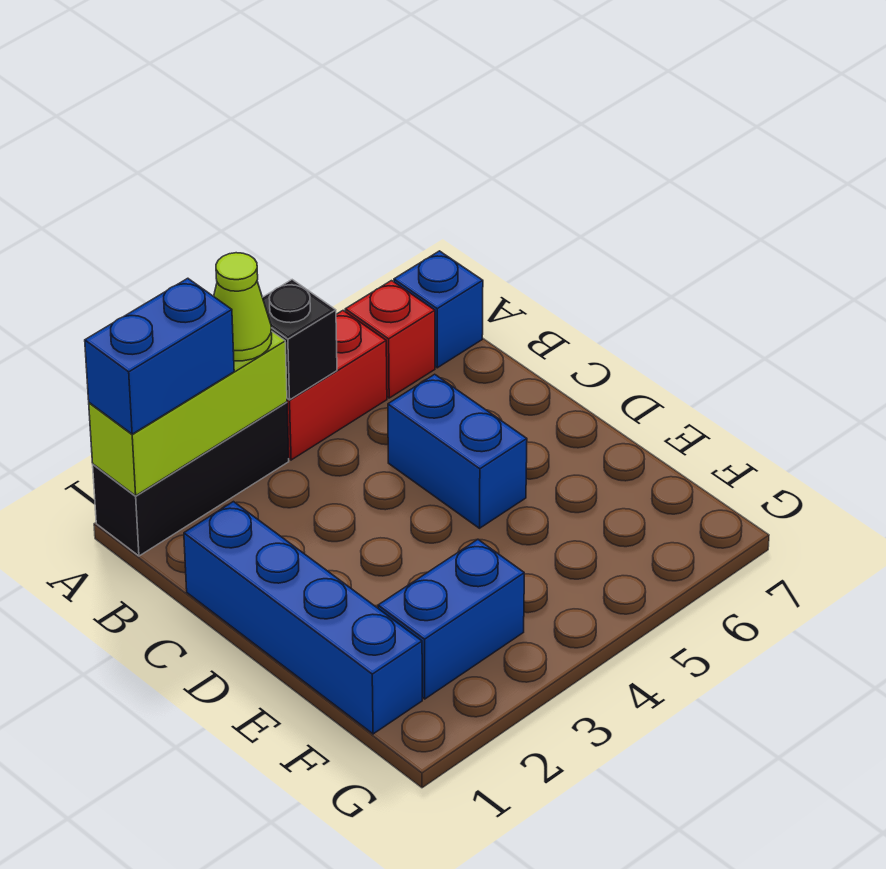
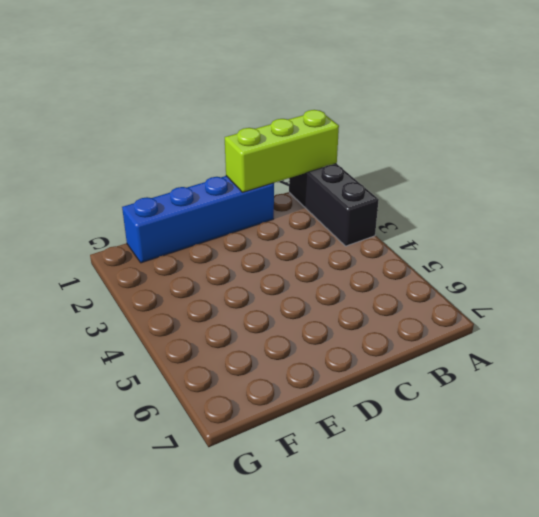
lime brick A1:C1 level 2 -> lime brick A1:A3 level 2
none -> red brick A4:A5 level 1
none -> red brick A6 level 1

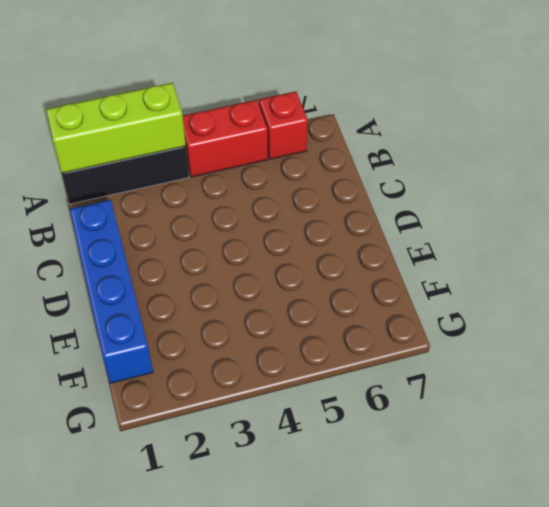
none -> blue brick A7 level 1
none -> blue brick C5:D5 level 1

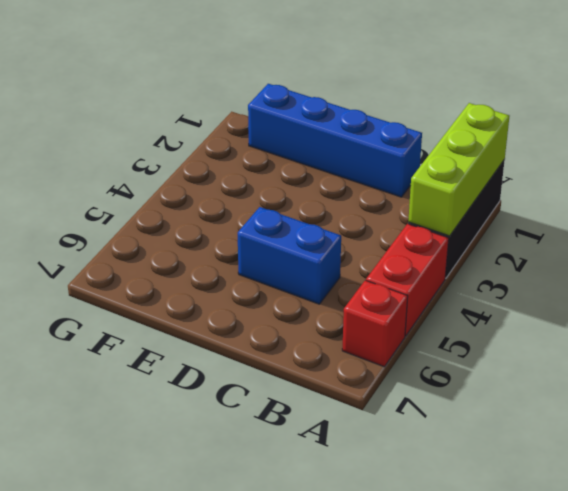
none -> blue brick A7 level 1
none -> blue brick F2:F3 level 1

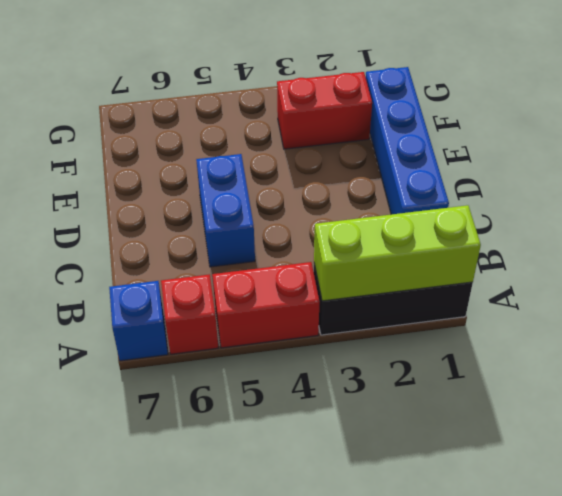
red brick F2:F3 level 1 -> blue brick F2:F3 level 1
none -> black brick A4 level 2
none -> blue brick A1:A2 level 3

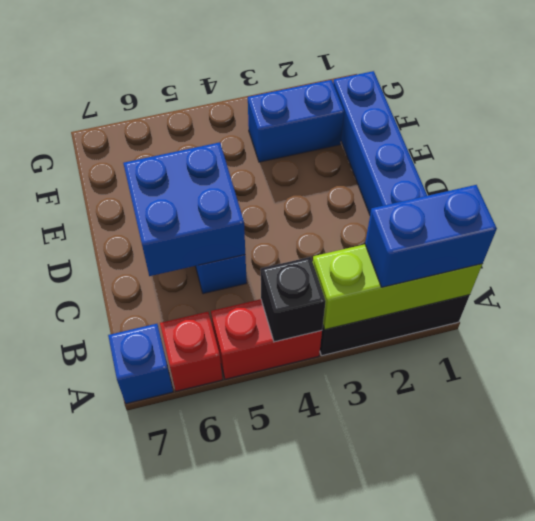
blue brick C5:D6 level 2 -> none
none -> lime cone A3 level 3

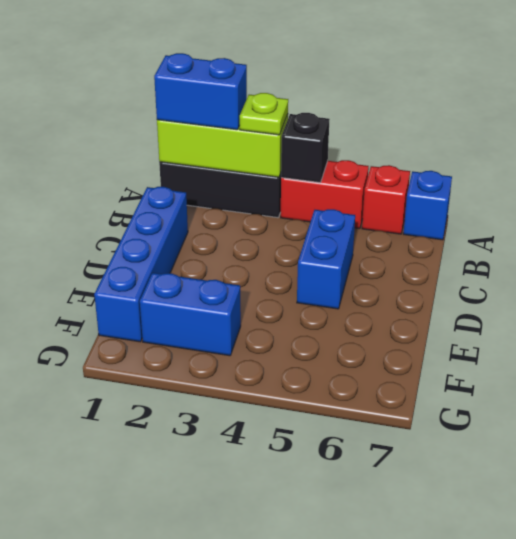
lime plate A3 level 3 -> lime cone A3 level 3

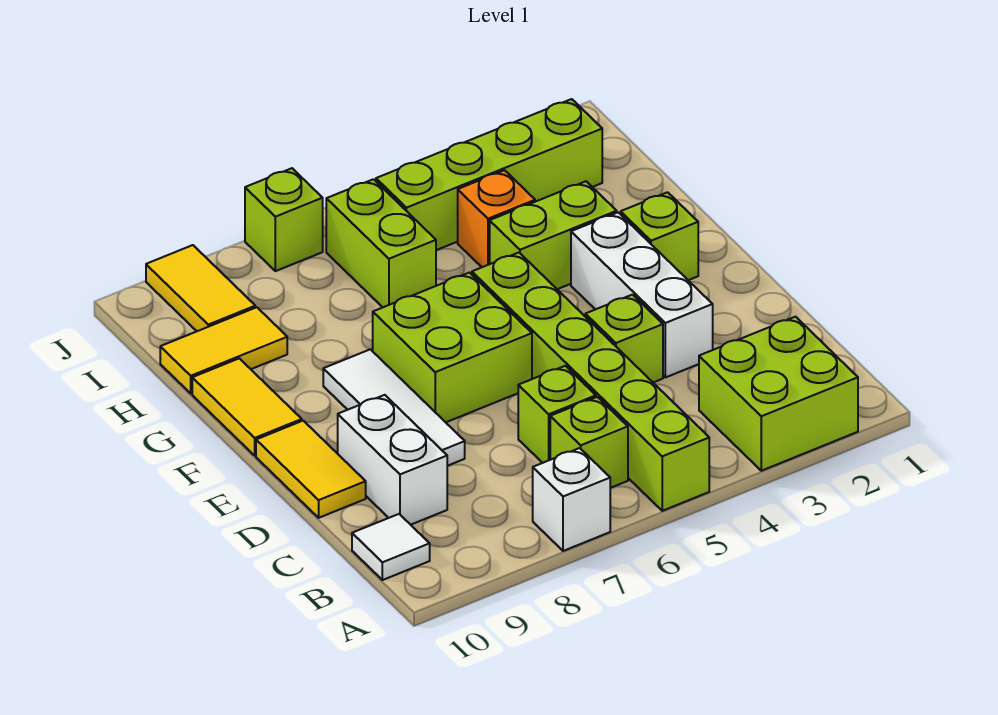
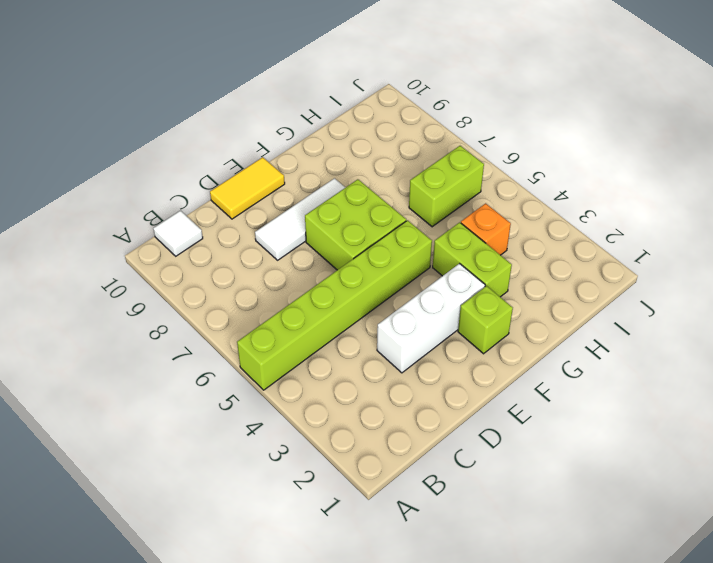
none -> lime brick A2:B3 level 1
none -> white brick A7 level 1
none -> lime brick B6 level 1

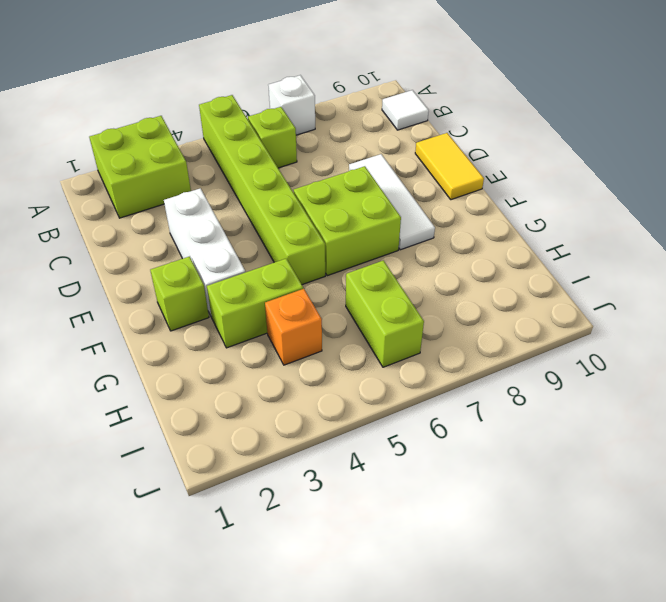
none -> lime brick C6 level 1
none -> white brick C9:D9 level 1
none -> lime brick D4 level 1

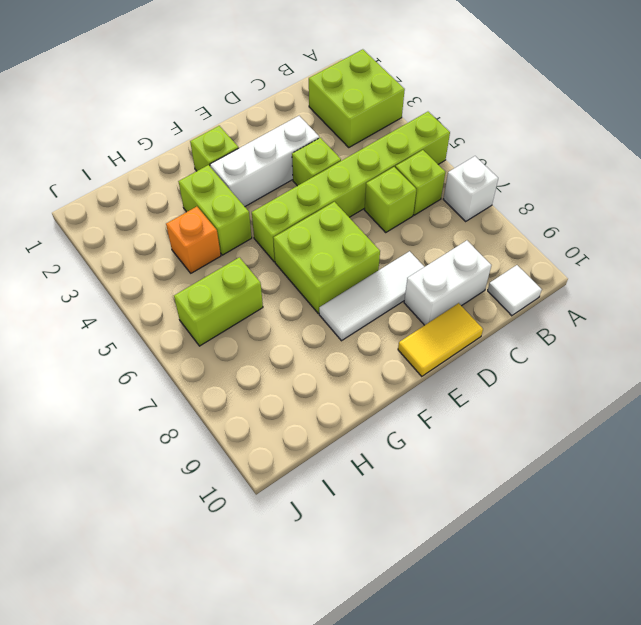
none -> yellow tile F10:G10 level 1
none -> yellow tile H9:H10 level 1
none -> lime brick I2:I5 level 1

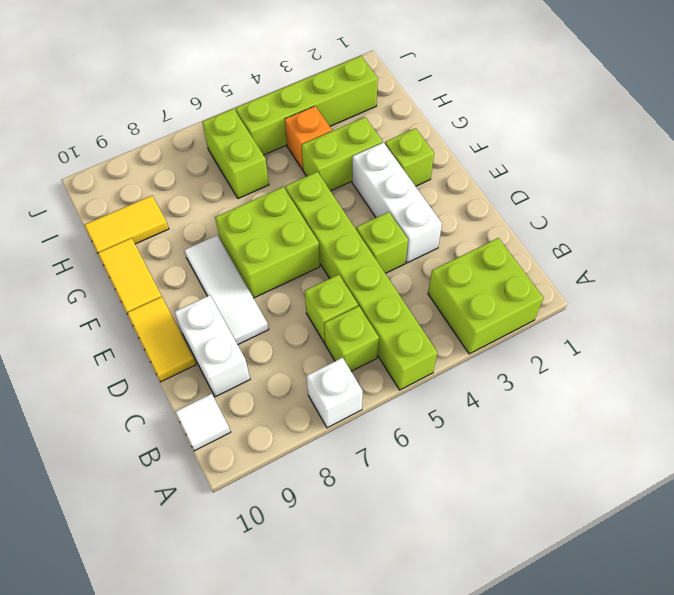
none -> yellow tile I9:J9 level 1
none -> lime brick J7 level 1

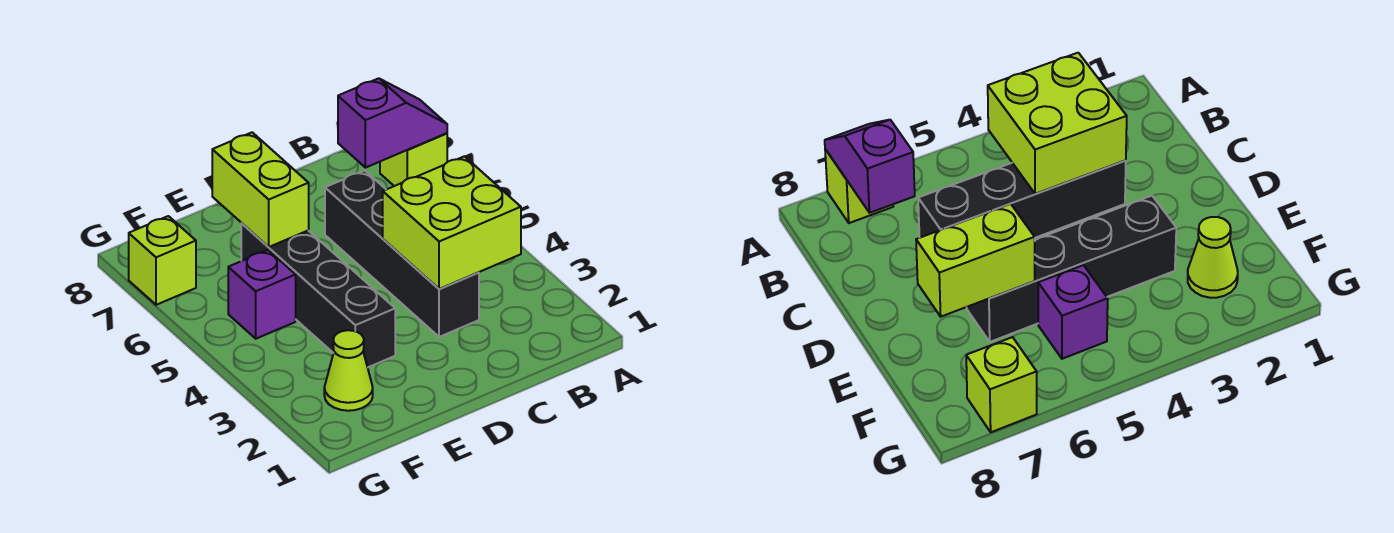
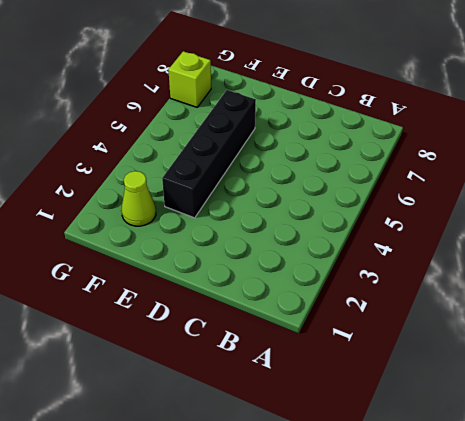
none -> lime brick A7 level 1
none -> black brick C3:C6 level 1

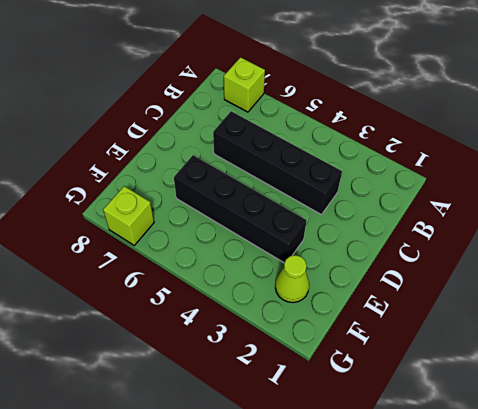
none -> purple brick F5 level 1
none -> purple slope A7:B7 level 2 top B

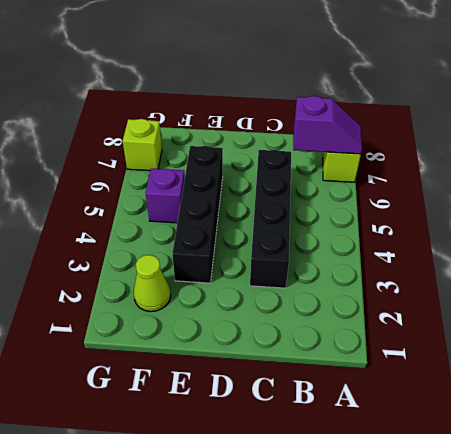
none -> lime brick B3:C4 level 2
none -> lime brick E6:E7 level 2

+===+

**DIRECTIONS FOR THIS TASK:** Starting at the line with "none -> yellow tile F10:G10 level 1", write out every line exactly through the final line of the records above, both included, and skip the pictures.

**SOLUTION TO THE PROBLEM:**
none -> yellow tile F10:G10 level 1
none -> yellow tile H9:H10 level 1
none -> lime brick I2:I5 level 1

none -> yellow tile I9:J9 level 1
none -> lime brick J7 level 1

none -> lime brick A7 level 1
none -> black brick C3:C6 level 1

none -> purple brick F5 level 1
none -> purple slope A7:B7 level 2 top B

none -> lime brick B3:C4 level 2
none -> lime brick E6:E7 level 2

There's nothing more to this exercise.